● Try it:
Repeat exactly, and only, the lines below starting at the line that contains "blue round brick G6" and ending at the line that contains "orange brick J2", inclusive of both.

● Data supplied:

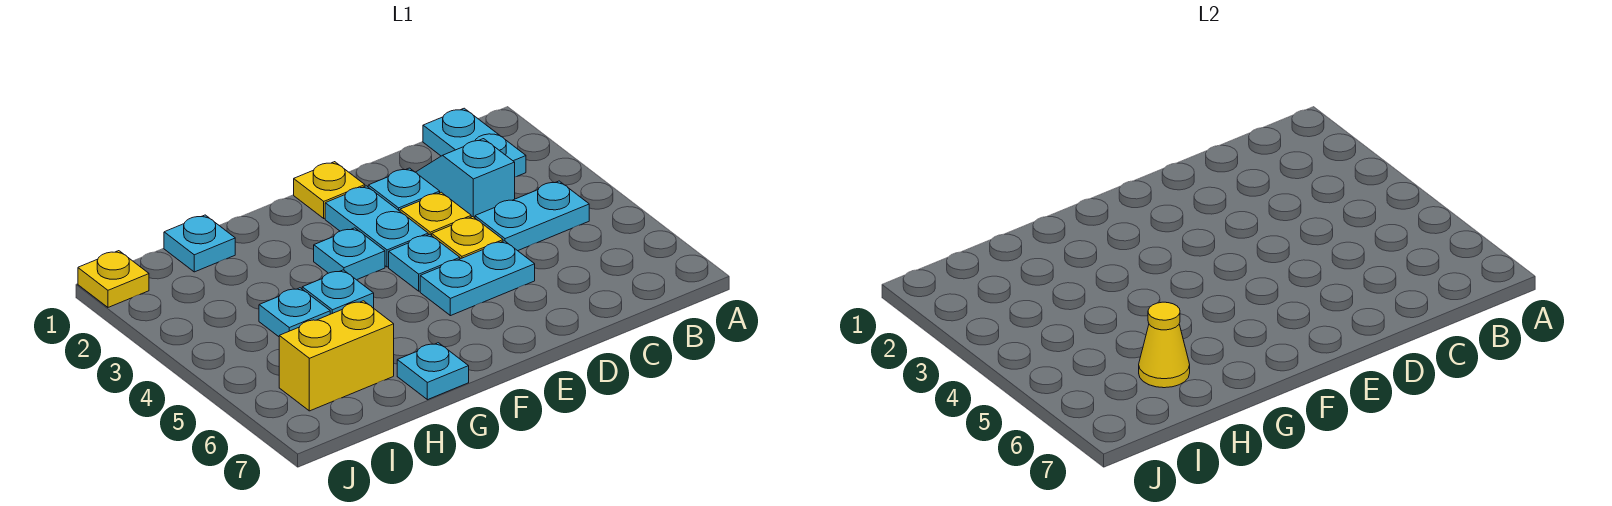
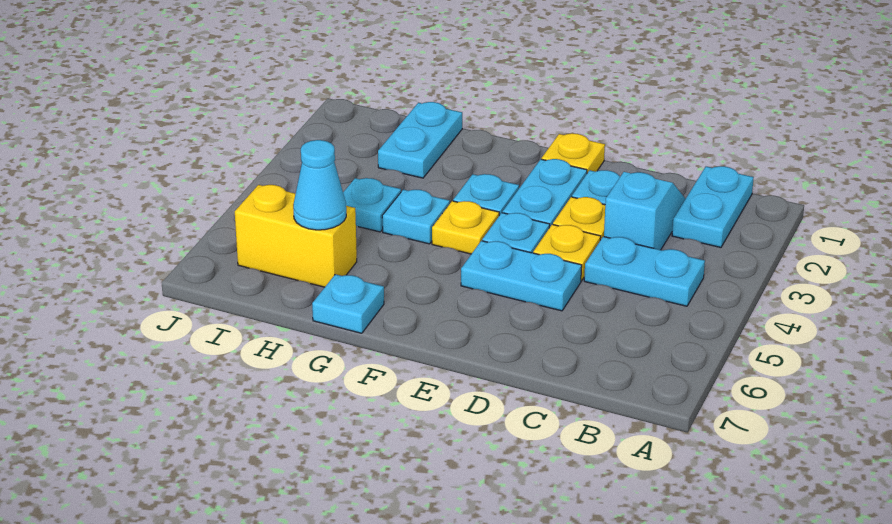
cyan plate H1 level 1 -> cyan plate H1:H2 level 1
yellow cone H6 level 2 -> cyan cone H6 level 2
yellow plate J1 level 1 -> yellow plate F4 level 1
...
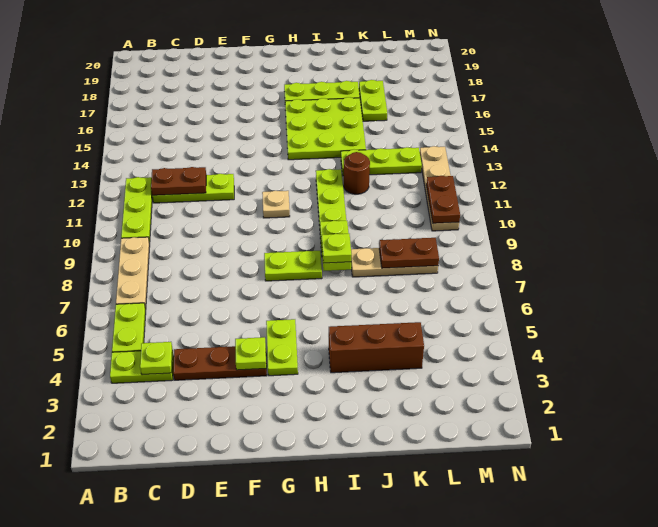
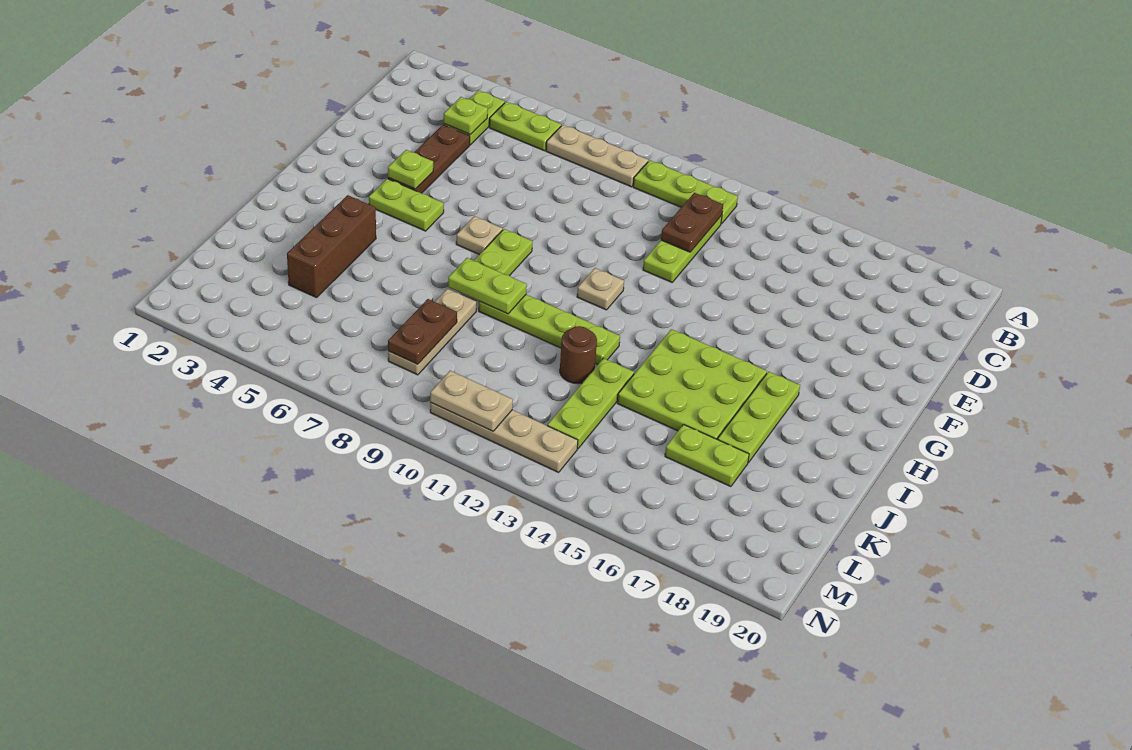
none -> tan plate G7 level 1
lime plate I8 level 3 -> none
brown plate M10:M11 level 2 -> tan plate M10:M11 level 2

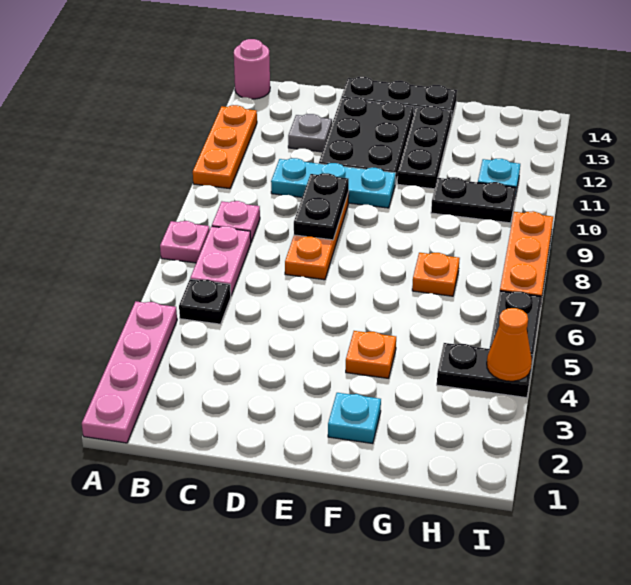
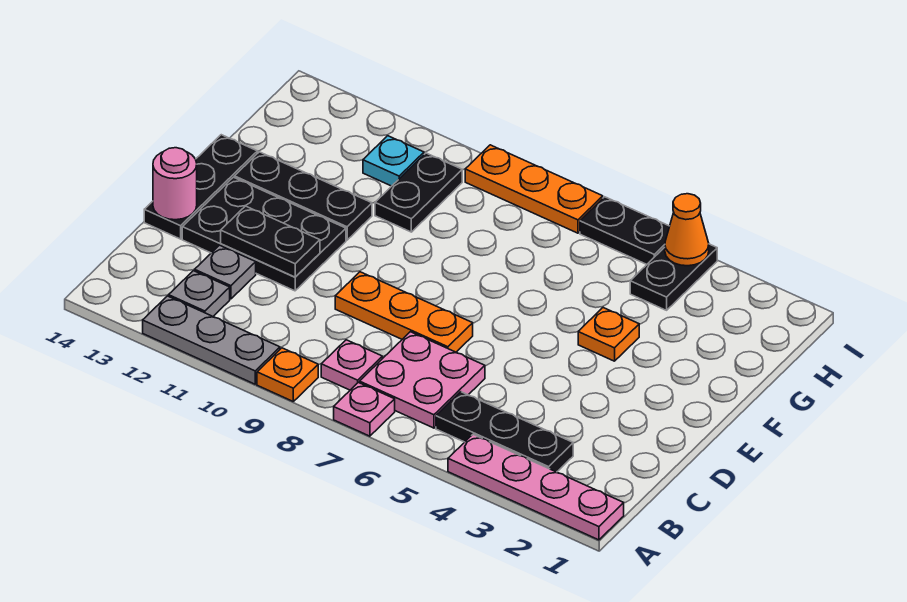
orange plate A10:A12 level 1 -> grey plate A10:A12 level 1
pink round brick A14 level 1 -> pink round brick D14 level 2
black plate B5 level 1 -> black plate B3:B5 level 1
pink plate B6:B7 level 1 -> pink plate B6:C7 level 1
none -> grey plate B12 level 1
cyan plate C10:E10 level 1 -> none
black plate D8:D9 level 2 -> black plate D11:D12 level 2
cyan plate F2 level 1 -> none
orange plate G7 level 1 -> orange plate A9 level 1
...
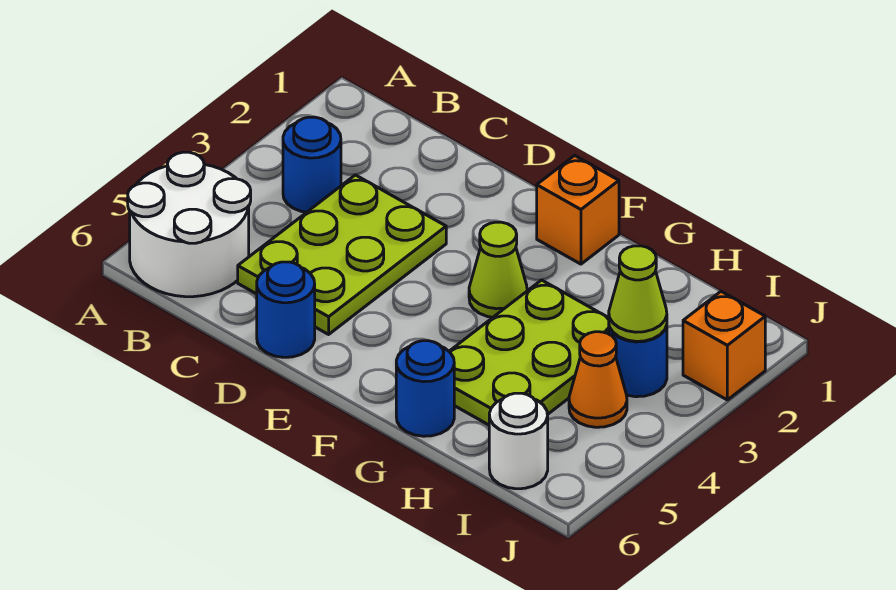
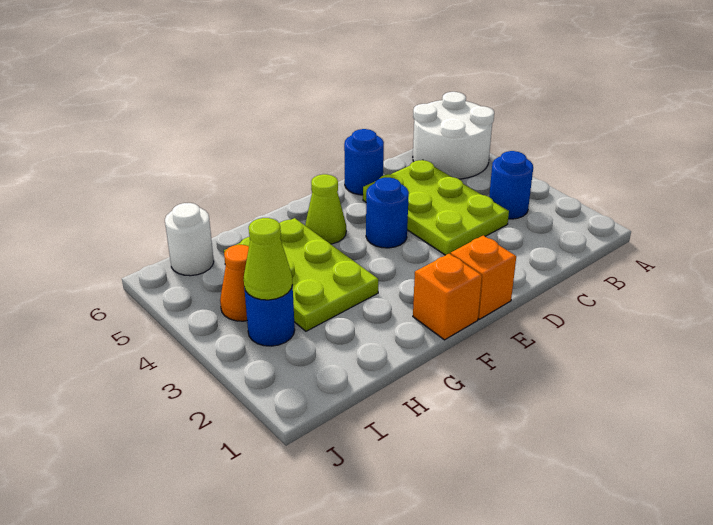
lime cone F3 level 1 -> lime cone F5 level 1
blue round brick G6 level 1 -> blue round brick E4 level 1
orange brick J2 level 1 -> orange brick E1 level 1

● Exercise answer:
blue round brick G6 level 1 -> blue round brick E4 level 1
orange brick J2 level 1 -> orange brick E1 level 1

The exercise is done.